-- Work instruction --
If a record contains a picture, skip the picture and transcribe the rest exactly.
--- Data under study Enclosed Below ---
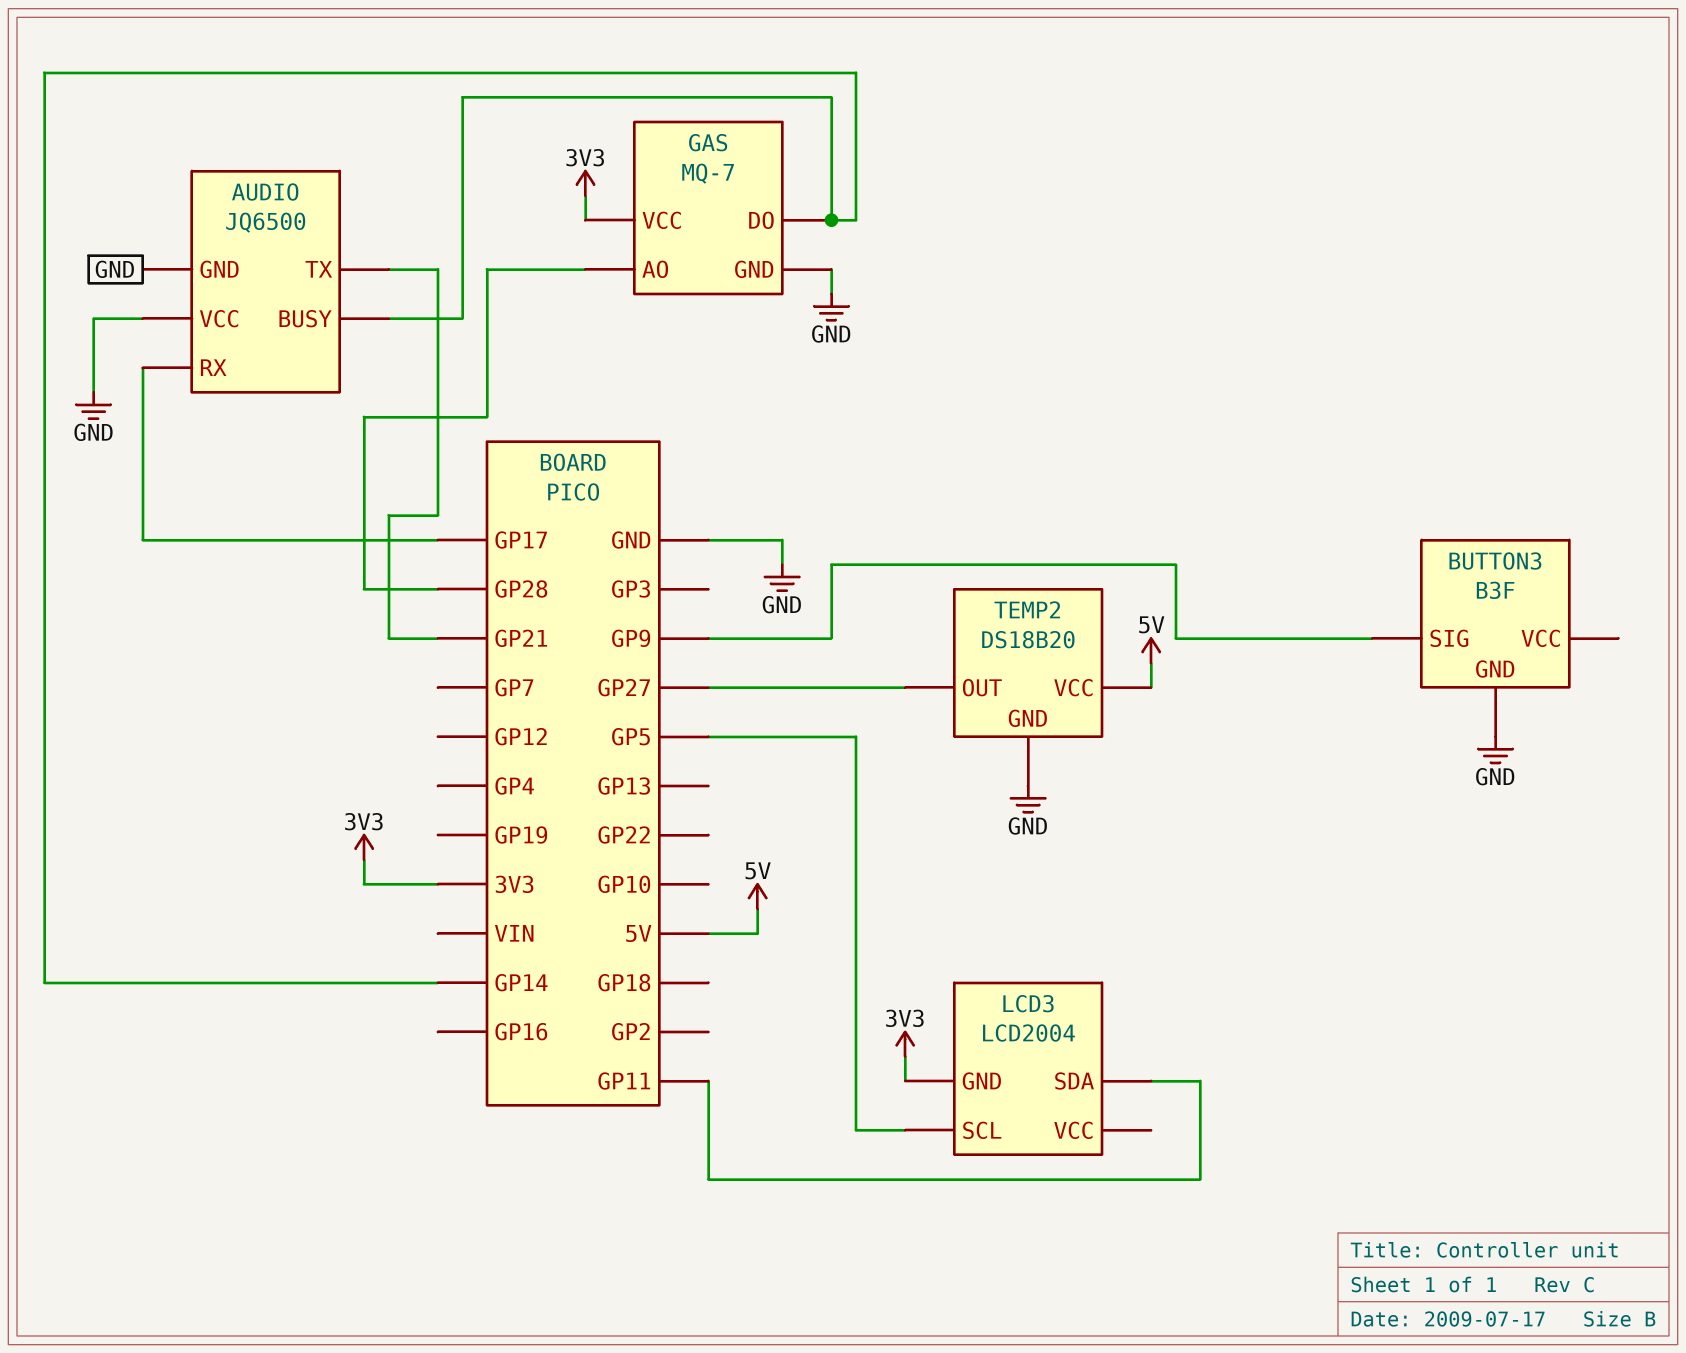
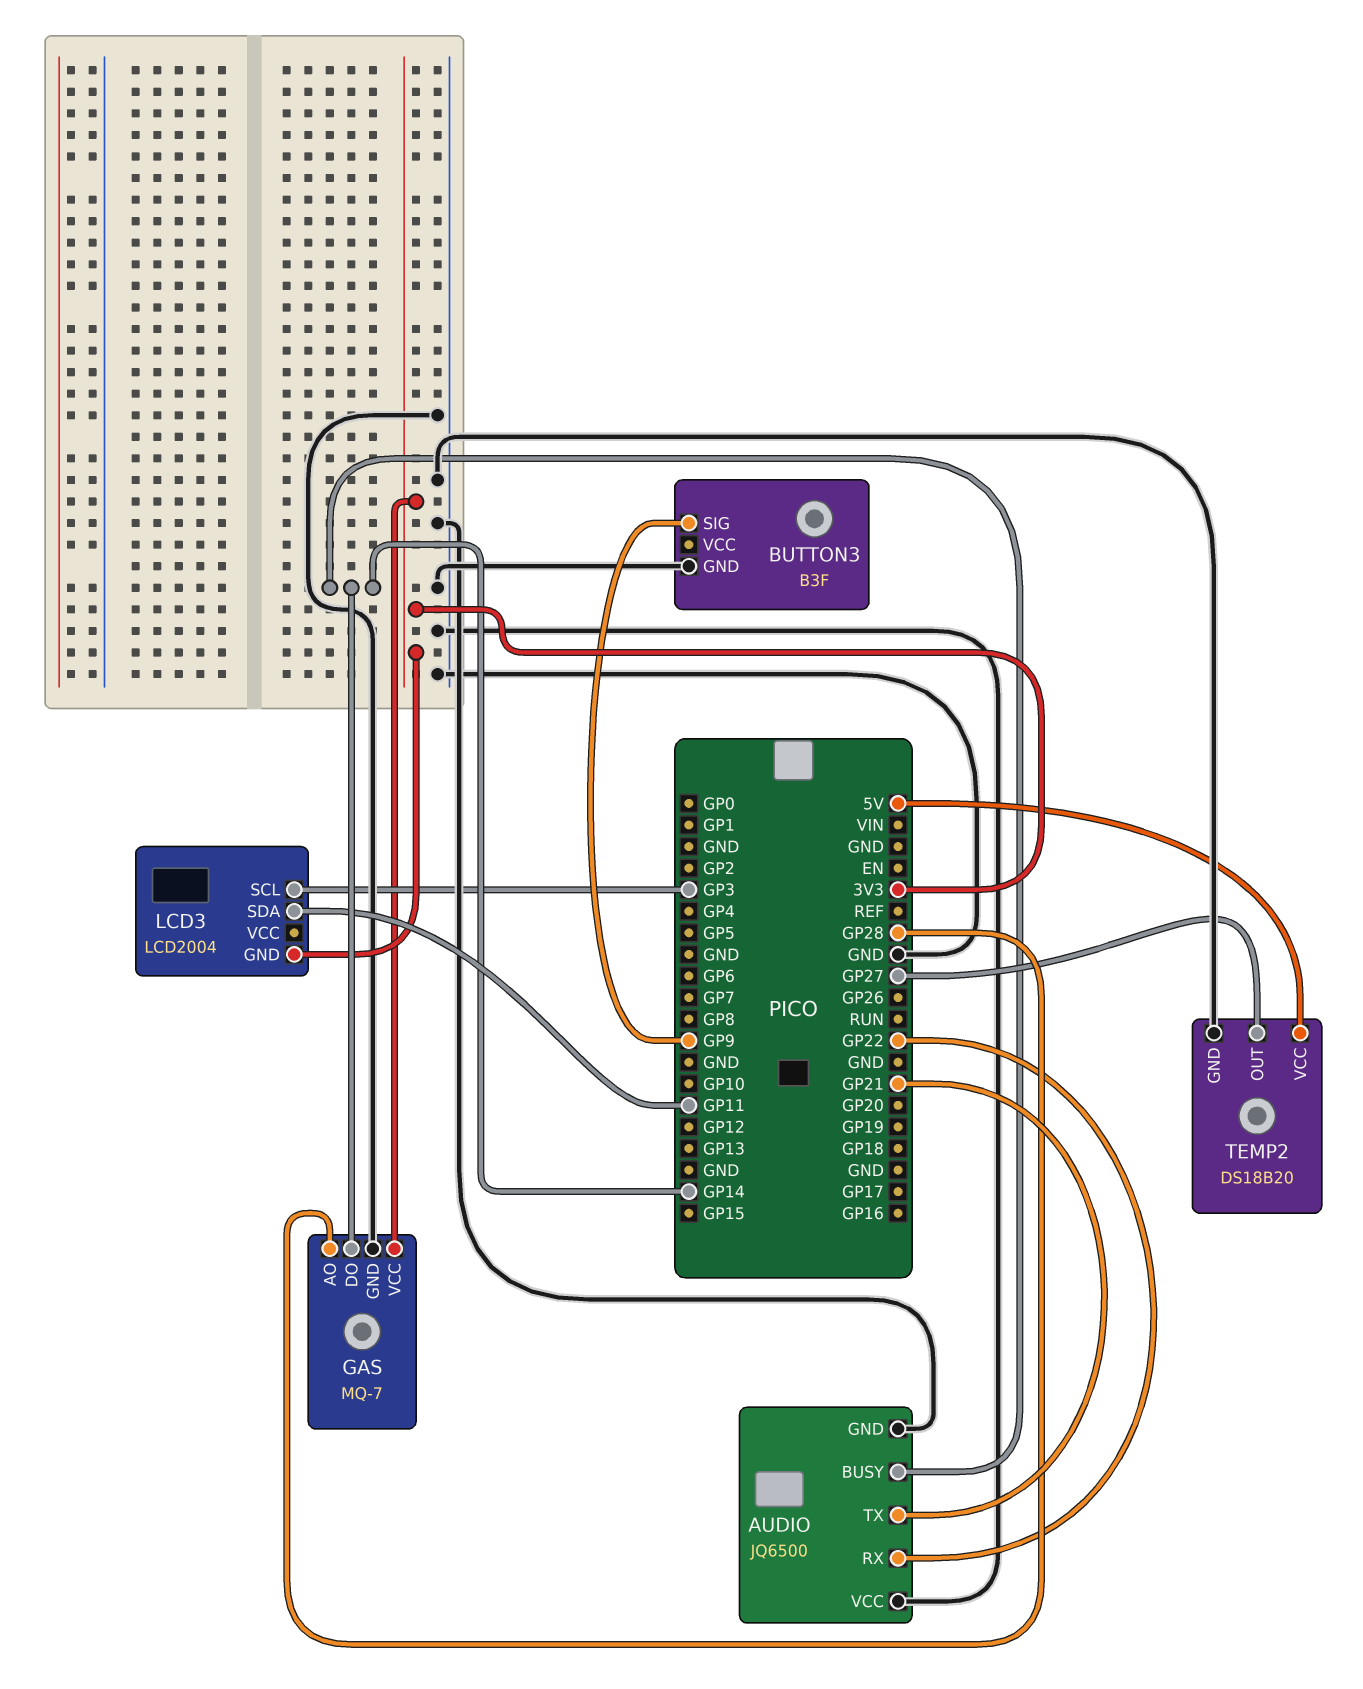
AUDIO pin RX: GP17 -> GP22
LCD3 pin SCL: GP5 -> GP3

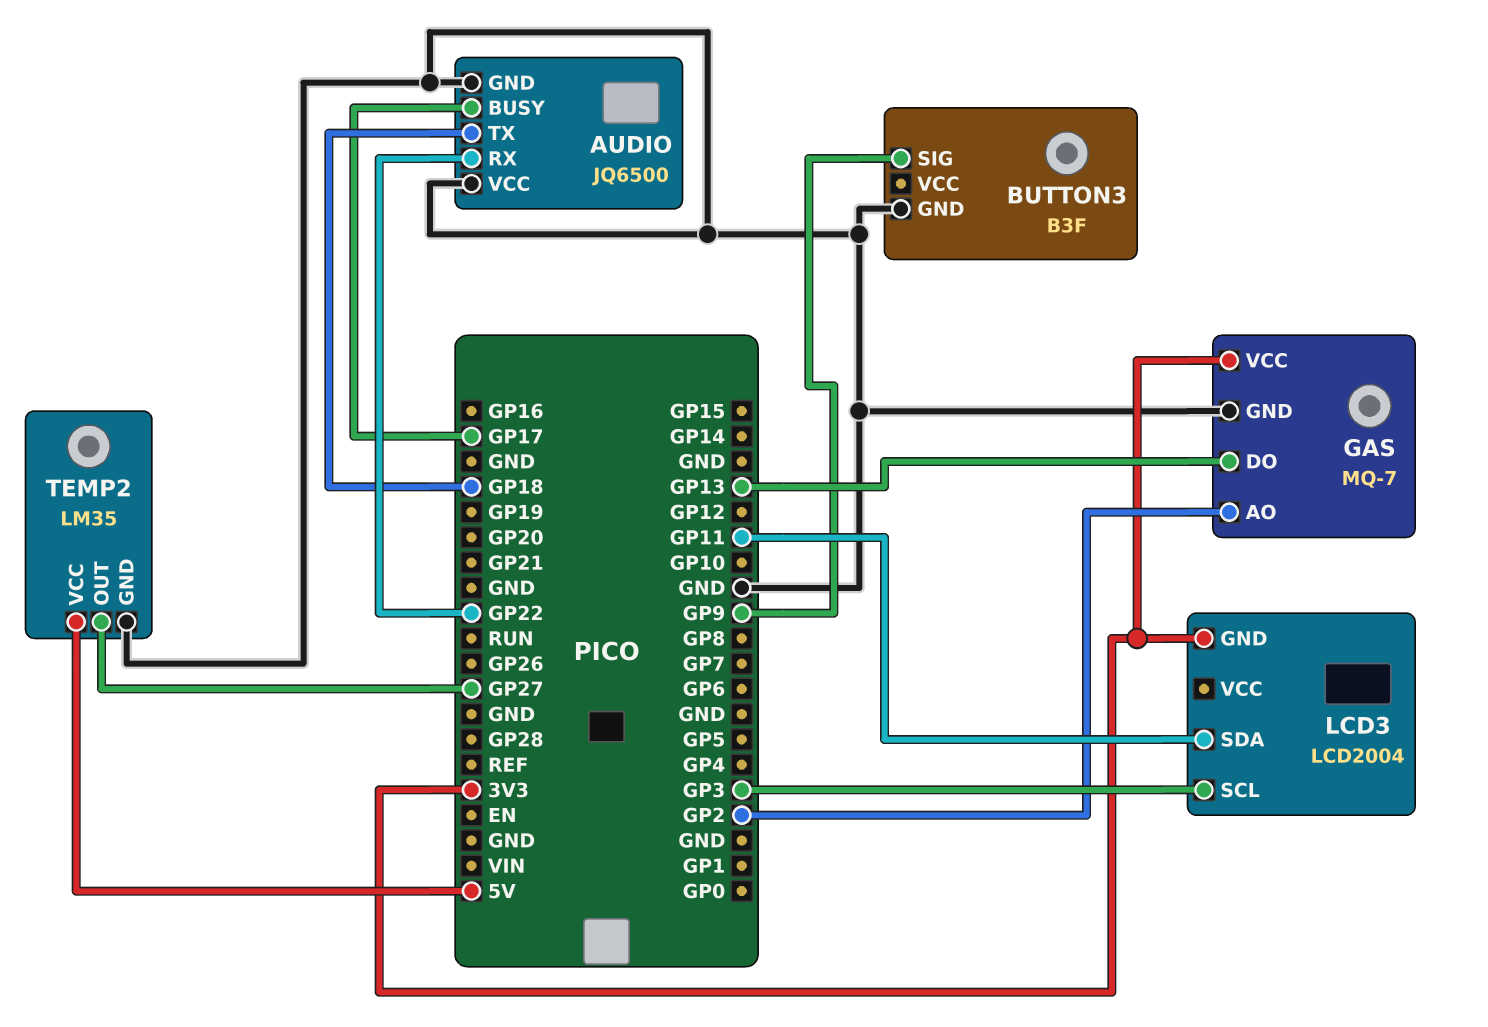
AUDIO pin BUSY: GP14 -> GP17
AUDIO pin TX: GP21 -> GP18
GAS pin AO: GP28 -> GP2
GAS pin DO: GP14 -> GP13
TEMP2: DS18B20 -> LM35

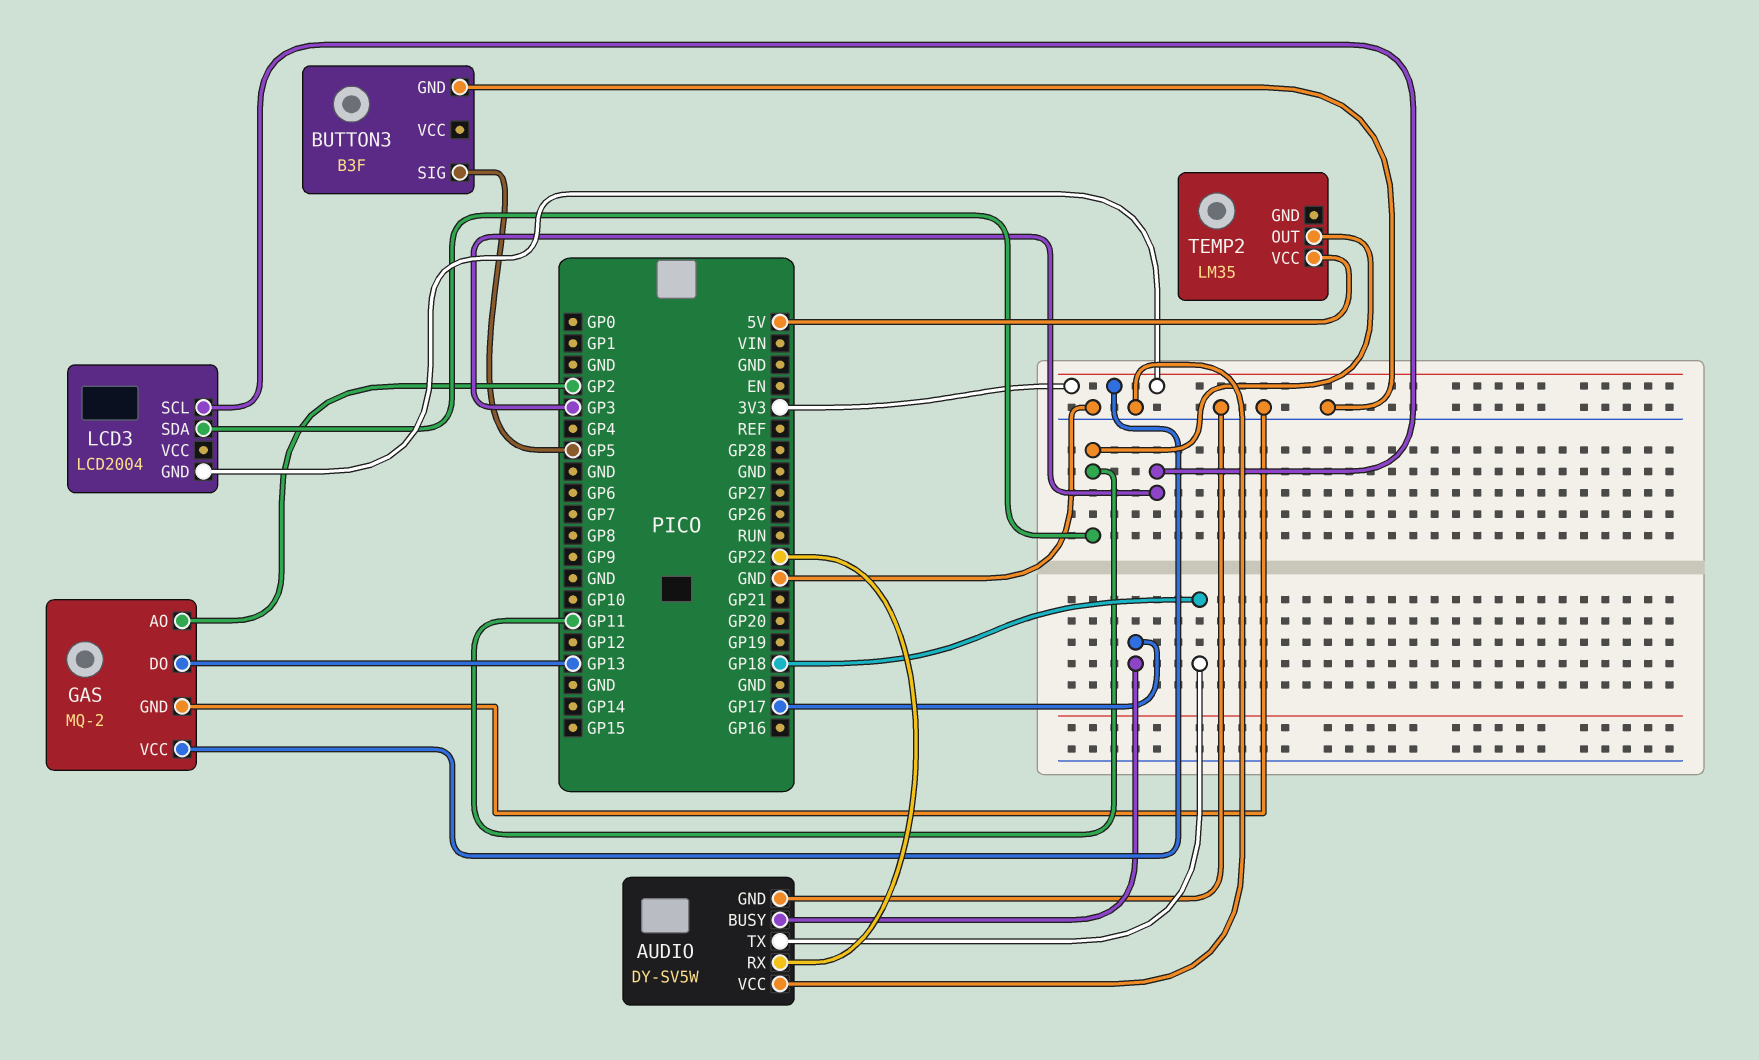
AUDIO: JQ6500 -> DY-SV5W
BUTTON3 pin SIG: GP9 -> GP5
GAS: MQ-7 -> MQ-2
TEMP2 pin GND: GND -> none
TEMP2 pin OUT: GP27 -> GP11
--- End of Enclosed Data under study ---
-- Task result --
AUDIO pin RX: GP17 -> GP22
LCD3 pin SCL: GP5 -> GP3

AUDIO pin BUSY: GP14 -> GP17
AUDIO pin TX: GP21 -> GP18
GAS pin AO: GP28 -> GP2
GAS pin DO: GP14 -> GP13
TEMP2: DS18B20 -> LM35

AUDIO: JQ6500 -> DY-SV5W
BUTTON3 pin SIG: GP9 -> GP5
GAS: MQ-7 -> MQ-2
TEMP2 pin GND: GND -> none
TEMP2 pin OUT: GP27 -> GP11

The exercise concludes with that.